* Requirement: Give again, exactly as written, each line of the material below starting at the line that contains "RADIO2 pin SCK: GP4 -> GP18" and ending at the line that contains "PIR3 pin OUT: GP18 -> GP0". Both ends count, and no other line does.
╭──
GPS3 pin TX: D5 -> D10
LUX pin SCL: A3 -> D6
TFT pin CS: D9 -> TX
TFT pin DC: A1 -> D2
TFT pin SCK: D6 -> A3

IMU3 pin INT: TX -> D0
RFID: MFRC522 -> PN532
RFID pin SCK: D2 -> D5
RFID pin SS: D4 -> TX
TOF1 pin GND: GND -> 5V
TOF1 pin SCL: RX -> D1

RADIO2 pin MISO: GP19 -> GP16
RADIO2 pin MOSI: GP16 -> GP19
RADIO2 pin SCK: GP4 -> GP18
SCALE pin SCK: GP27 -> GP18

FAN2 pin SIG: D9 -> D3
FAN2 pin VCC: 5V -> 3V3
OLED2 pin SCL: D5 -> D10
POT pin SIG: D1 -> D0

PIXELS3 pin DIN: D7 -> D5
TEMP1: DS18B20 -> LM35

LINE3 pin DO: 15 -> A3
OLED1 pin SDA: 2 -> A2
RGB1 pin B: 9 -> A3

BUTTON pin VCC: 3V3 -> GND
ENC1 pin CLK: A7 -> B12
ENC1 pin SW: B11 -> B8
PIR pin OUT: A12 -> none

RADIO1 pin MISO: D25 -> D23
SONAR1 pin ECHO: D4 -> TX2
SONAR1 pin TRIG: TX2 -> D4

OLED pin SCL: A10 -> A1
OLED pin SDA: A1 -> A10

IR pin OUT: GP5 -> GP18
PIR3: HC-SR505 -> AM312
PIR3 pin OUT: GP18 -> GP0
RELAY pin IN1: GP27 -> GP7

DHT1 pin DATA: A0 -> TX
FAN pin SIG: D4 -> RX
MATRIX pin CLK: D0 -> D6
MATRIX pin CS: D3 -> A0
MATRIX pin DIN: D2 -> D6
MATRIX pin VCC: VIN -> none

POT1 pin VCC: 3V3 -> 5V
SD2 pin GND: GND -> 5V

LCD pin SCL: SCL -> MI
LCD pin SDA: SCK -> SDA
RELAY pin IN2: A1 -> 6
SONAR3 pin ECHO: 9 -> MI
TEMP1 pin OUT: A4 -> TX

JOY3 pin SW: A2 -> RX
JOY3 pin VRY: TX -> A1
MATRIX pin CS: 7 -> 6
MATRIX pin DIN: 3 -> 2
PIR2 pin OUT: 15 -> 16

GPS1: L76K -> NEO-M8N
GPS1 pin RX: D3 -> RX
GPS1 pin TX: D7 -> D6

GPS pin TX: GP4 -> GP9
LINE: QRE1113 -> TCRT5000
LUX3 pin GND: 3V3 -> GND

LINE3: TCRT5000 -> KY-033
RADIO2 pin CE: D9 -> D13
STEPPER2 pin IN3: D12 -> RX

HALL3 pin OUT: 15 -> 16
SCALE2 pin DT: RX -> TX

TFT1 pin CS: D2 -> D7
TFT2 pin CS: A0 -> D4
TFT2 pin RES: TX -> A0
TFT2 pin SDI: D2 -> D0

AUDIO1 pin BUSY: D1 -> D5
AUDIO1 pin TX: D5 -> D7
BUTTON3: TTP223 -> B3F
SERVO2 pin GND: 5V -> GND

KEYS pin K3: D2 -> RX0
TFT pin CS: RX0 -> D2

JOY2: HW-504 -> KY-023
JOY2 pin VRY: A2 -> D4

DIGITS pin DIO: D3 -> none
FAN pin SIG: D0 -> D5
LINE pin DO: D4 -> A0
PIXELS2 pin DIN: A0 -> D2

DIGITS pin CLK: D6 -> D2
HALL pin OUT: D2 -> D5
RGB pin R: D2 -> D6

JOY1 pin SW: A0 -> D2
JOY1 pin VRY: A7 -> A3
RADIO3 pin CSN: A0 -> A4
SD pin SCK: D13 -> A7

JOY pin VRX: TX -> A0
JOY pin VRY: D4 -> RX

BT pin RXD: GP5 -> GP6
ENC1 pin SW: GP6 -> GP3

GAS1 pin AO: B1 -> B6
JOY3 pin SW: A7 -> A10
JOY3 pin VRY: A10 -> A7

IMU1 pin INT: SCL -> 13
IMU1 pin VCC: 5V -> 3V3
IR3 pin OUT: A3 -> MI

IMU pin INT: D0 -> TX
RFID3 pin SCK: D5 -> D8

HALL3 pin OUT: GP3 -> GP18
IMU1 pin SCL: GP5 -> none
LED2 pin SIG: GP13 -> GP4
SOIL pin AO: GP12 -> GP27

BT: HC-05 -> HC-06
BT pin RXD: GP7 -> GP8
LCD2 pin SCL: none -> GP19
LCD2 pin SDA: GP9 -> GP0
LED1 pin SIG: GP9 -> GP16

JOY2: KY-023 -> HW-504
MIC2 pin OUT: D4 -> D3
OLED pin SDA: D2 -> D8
╰──
* Reply to the exercise:
RADIO2 pin SCK: GP4 -> GP18
SCALE pin SCK: GP27 -> GP18

FAN2 pin SIG: D9 -> D3
FAN2 pin VCC: 5V -> 3V3
OLED2 pin SCL: D5 -> D10
POT pin SIG: D1 -> D0

PIXELS3 pin DIN: D7 -> D5
TEMP1: DS18B20 -> LM35

LINE3 pin DO: 15 -> A3
OLED1 pin SDA: 2 -> A2
RGB1 pin B: 9 -> A3

BUTTON pin VCC: 3V3 -> GND
ENC1 pin CLK: A7 -> B12
ENC1 pin SW: B11 -> B8
PIR pin OUT: A12 -> none

RADIO1 pin MISO: D25 -> D23
SONAR1 pin ECHO: D4 -> TX2
SONAR1 pin TRIG: TX2 -> D4

OLED pin SCL: A10 -> A1
OLED pin SDA: A1 -> A10

IR pin OUT: GP5 -> GP18
PIR3: HC-SR505 -> AM312
PIR3 pin OUT: GP18 -> GP0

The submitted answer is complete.